### Problem description
After locating the line containing "D1: LED (A GND, K MID) -> LED (A MID, K GND)", transcribe that line and all following lines exactly, stopping only at the end of the records.

________________

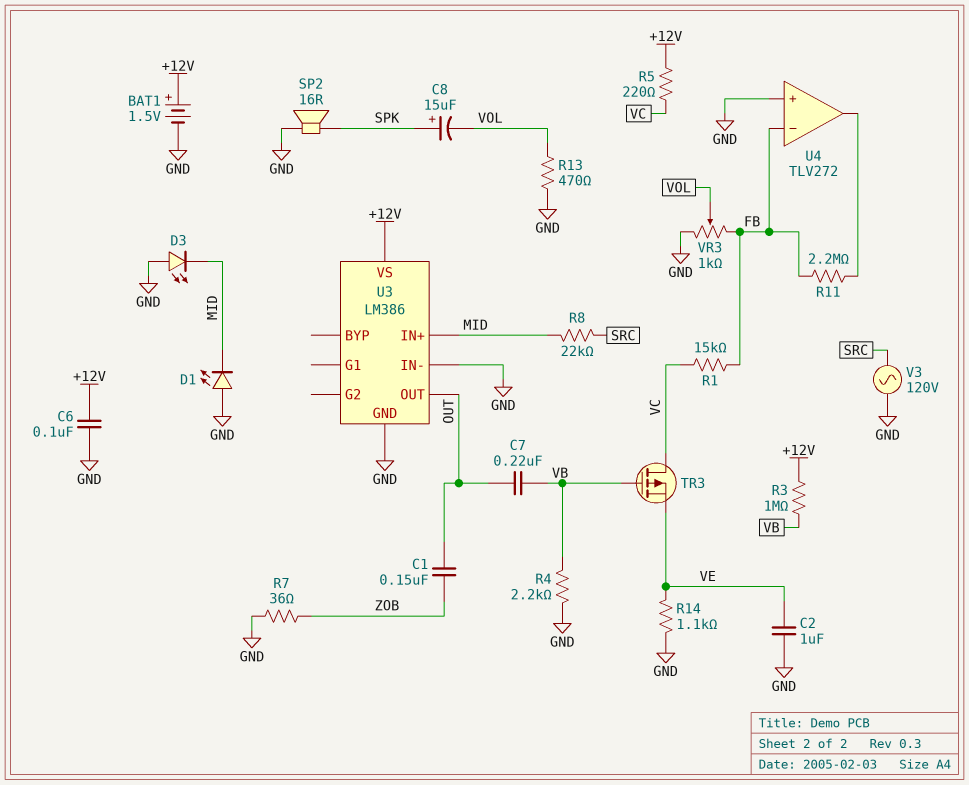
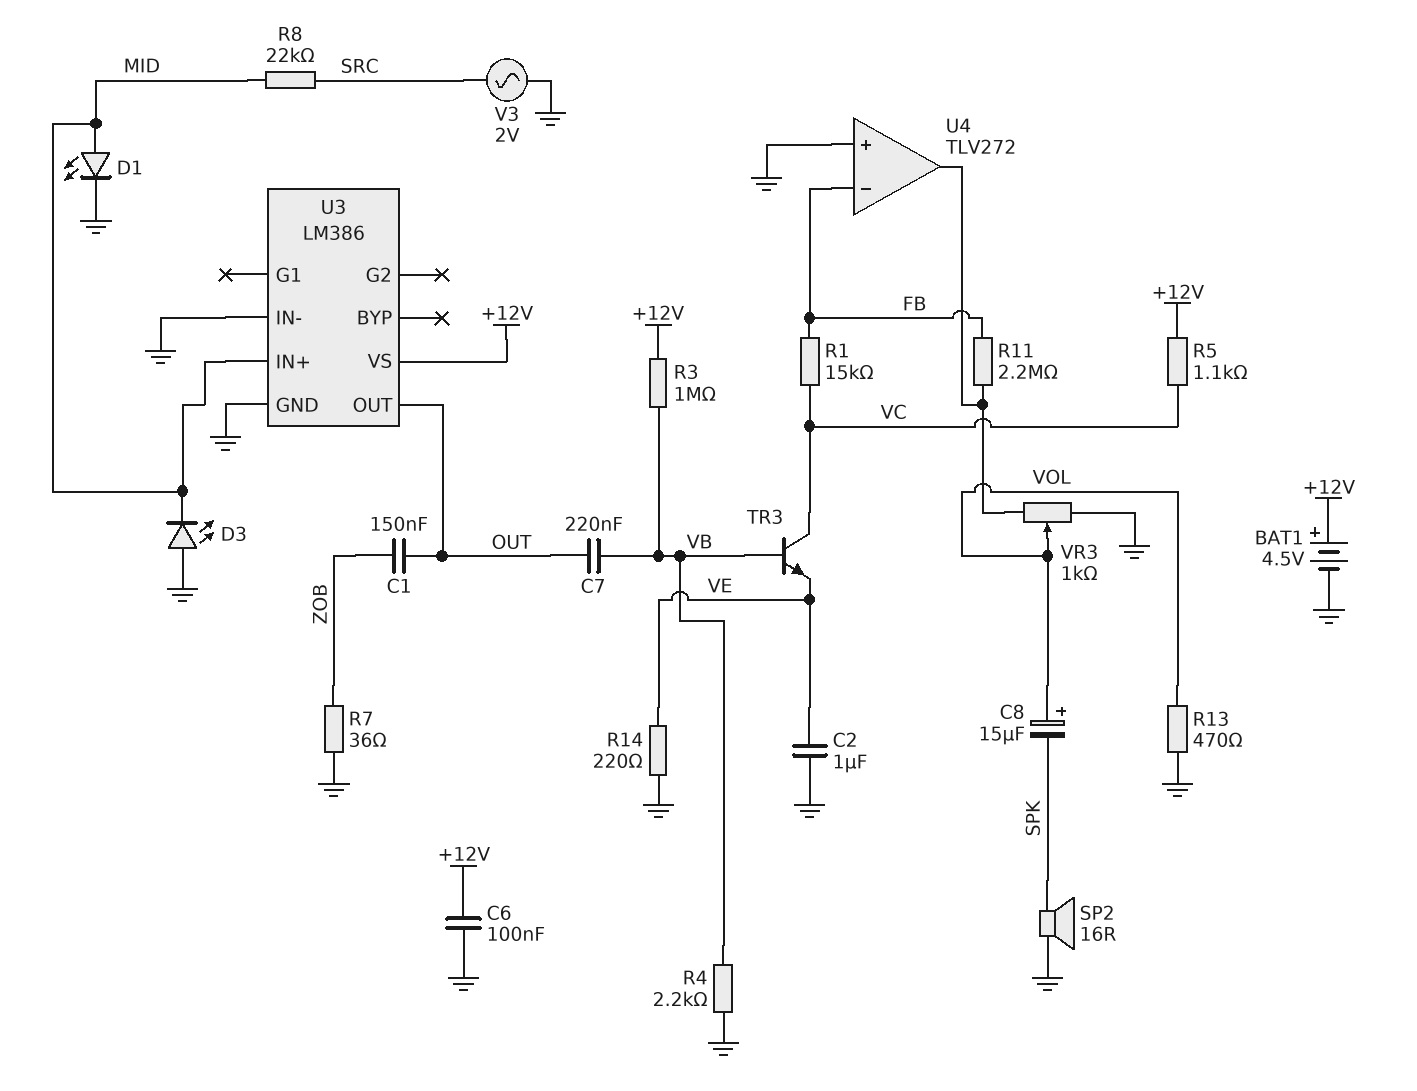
BAT1: 1.5V (plus +12V, minus GND) -> 4.5V (plus +12V, minus GND)
C8: 15uF (plus SPK, minus VOL) -> 15uF (plus VOL, minus SPK)
D1: LED (A GND, K MID) -> LED (A MID, K GND)
R5: 220 (+12V, VC) -> 1.1k (+12V, VC)
R14: 1.1k (GND, VE) -> 220 (GND, VE)
TR3: PMOS (G VB, D VC, S VE) -> NPN (B VB, C VC, E VE)
V3: AC 120V (GND, SRC) -> AC 2V (GND, SRC)
VR3: 1k (FB, GND, wiper VOL) -> 1k (GND, U4/out, wiper VOL)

________________

### The completed task
D1: LED (A GND, K MID) -> LED (A MID, K GND)
R5: 220 (+12V, VC) -> 1.1k (+12V, VC)
R14: 1.1k (GND, VE) -> 220 (GND, VE)
TR3: PMOS (G VB, D VC, S VE) -> NPN (B VB, C VC, E VE)
V3: AC 120V (GND, SRC) -> AC 2V (GND, SRC)
VR3: 1k (FB, GND, wiper VOL) -> 1k (GND, U4/out, wiper VOL)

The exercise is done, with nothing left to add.